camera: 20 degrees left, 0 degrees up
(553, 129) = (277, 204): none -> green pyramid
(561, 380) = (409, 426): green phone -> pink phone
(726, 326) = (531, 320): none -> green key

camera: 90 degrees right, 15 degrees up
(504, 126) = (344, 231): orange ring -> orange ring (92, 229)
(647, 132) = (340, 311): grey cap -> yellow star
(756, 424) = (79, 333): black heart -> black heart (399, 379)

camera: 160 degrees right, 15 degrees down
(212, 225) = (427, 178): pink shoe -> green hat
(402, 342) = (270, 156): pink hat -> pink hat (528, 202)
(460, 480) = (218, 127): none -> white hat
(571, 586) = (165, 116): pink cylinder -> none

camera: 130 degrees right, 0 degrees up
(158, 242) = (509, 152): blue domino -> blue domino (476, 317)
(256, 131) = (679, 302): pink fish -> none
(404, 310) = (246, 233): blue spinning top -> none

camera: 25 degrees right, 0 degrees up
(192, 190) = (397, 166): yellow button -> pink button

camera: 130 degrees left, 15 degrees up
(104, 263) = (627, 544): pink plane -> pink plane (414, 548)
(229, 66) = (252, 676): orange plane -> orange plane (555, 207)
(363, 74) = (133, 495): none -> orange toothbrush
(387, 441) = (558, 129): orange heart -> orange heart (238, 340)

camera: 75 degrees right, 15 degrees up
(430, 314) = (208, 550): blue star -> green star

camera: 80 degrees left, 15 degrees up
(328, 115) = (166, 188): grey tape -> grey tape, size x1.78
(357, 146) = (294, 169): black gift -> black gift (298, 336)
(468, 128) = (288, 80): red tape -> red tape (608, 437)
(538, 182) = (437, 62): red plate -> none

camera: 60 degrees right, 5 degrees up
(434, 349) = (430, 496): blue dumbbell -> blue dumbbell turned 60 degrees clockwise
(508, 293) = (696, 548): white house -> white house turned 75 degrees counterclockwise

* * *

▶ TASK OBJECTIVE: Which lines in the listing above include the string "camera"? Copy each of them.

▶ TASK RESPONSE:
camera: 20 degrees left, 0 degrees up
camera: 90 degrees right, 15 degrees up
camera: 160 degrees right, 15 degrees down
camera: 130 degrees right, 0 degrees up
camera: 25 degrees right, 0 degrees up
camera: 130 degrees left, 15 degrees up
camera: 75 degrees right, 15 degrees up
camera: 80 degrees left, 15 degrees up
camera: 60 degrees right, 5 degrees up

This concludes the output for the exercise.